--- start of Supplied data ---

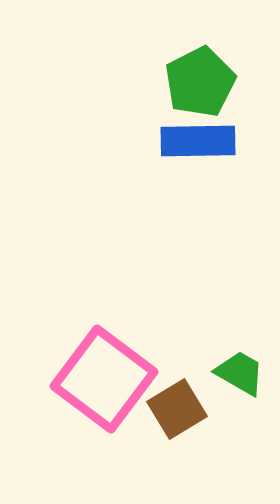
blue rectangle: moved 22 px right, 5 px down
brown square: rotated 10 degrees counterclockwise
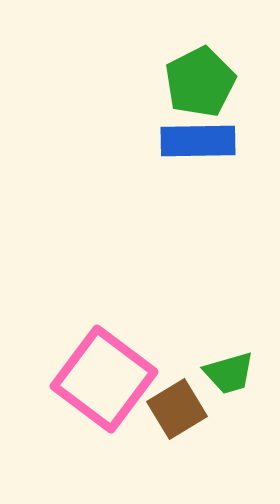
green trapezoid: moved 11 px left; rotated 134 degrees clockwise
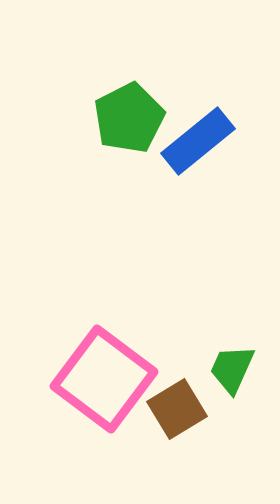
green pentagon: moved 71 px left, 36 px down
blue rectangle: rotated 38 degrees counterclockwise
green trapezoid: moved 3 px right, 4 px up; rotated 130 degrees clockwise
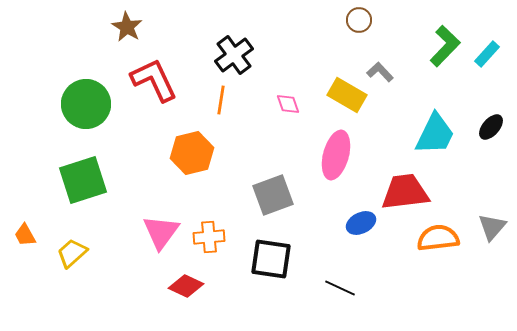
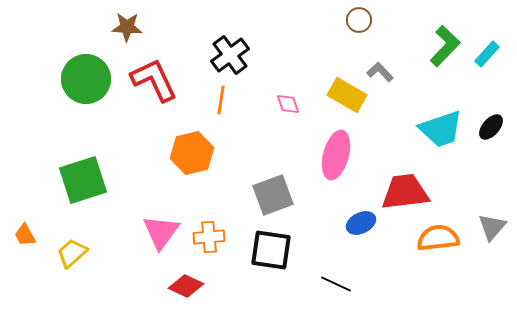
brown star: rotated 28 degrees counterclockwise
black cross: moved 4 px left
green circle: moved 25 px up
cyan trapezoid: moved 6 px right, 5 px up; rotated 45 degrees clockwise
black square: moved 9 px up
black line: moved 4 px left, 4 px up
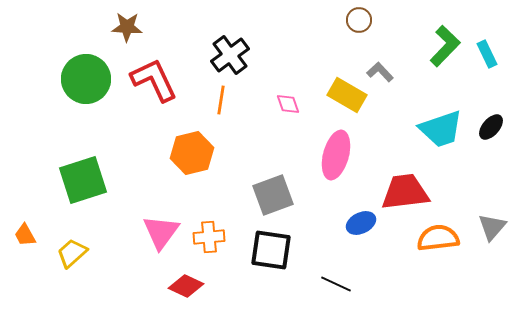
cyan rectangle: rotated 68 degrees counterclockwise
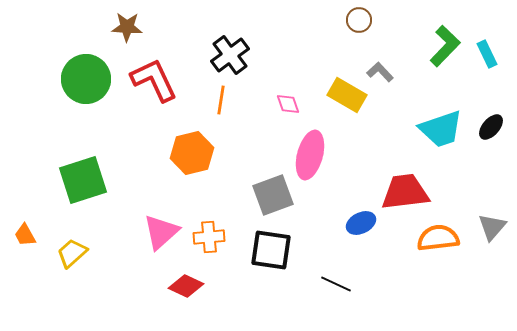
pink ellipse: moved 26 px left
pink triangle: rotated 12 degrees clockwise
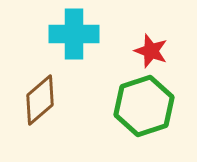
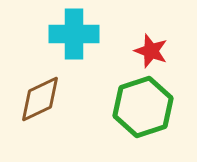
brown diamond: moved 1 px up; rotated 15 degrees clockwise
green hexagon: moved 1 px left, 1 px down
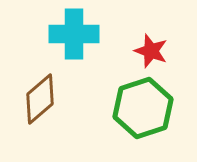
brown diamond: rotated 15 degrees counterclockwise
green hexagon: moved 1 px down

--- end of Supplied data ---
--- start of Supplied data ---

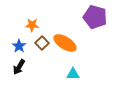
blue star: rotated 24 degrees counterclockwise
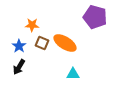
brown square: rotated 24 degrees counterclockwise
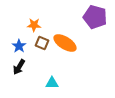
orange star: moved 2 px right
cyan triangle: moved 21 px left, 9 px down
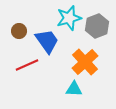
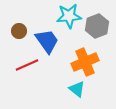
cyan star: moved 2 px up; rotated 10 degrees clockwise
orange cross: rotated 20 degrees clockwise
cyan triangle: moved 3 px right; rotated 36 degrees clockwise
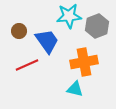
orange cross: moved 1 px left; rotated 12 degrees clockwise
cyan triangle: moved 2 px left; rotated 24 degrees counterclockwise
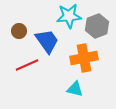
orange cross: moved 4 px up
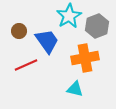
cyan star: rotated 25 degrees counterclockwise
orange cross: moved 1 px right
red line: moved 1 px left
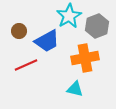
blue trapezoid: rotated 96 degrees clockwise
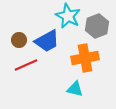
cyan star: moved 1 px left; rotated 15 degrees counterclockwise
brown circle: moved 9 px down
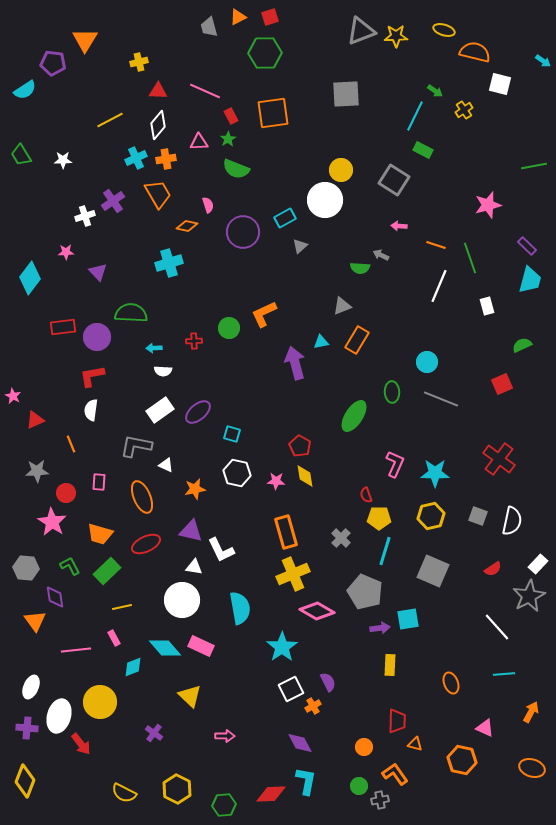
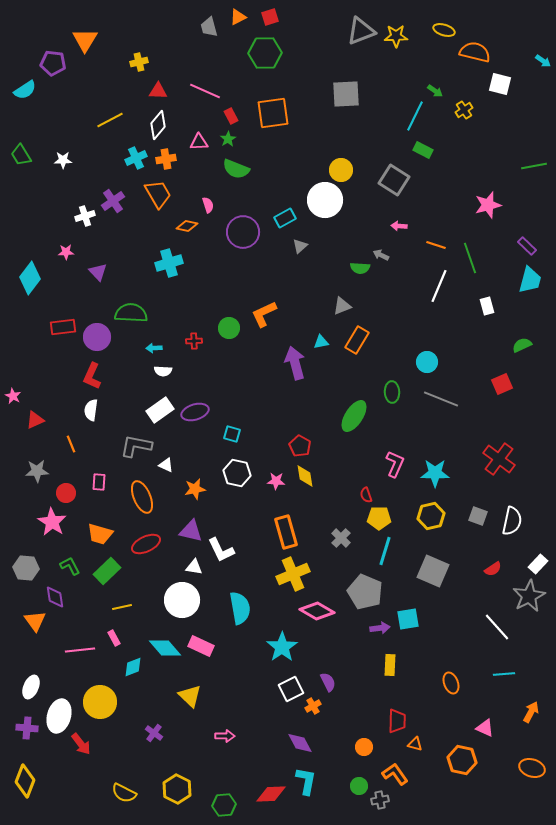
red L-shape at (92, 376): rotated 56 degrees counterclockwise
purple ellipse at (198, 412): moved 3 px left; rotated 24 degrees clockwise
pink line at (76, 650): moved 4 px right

--- end of Supplied data ---

Task description
Copy out every line above from the one containing "cyan star: rotated" down to the one containing "brown circle: moved 9 px down", including both of those lines. Omit the picture lines.

Problem solution
cyan star: rotated 25 degrees counterclockwise
orange cross: moved 1 px right
red line: moved 1 px left
blue trapezoid: rotated 96 degrees clockwise
cyan star: moved 1 px left; rotated 15 degrees counterclockwise
brown circle: moved 9 px down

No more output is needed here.